Exercise material Block Start
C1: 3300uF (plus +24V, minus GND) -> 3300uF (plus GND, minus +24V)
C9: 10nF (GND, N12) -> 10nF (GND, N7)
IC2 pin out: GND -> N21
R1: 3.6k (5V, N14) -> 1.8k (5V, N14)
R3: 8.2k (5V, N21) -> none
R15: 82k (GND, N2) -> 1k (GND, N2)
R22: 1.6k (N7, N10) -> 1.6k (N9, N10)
Exercise material Block End
■ **Action item**: Each entry is to be retyped exactly as it appears.

■ **Written response**:
C1: 3300uF (plus +24V, minus GND) -> 3300uF (plus GND, minus +24V)
C9: 10nF (GND, N12) -> 10nF (GND, N7)
IC2 pin out: GND -> N21
R1: 3.6k (5V, N14) -> 1.8k (5V, N14)
R3: 8.2k (5V, N21) -> none
R15: 82k (GND, N2) -> 1k (GND, N2)
R22: 1.6k (N7, N10) -> 1.6k (N9, N10)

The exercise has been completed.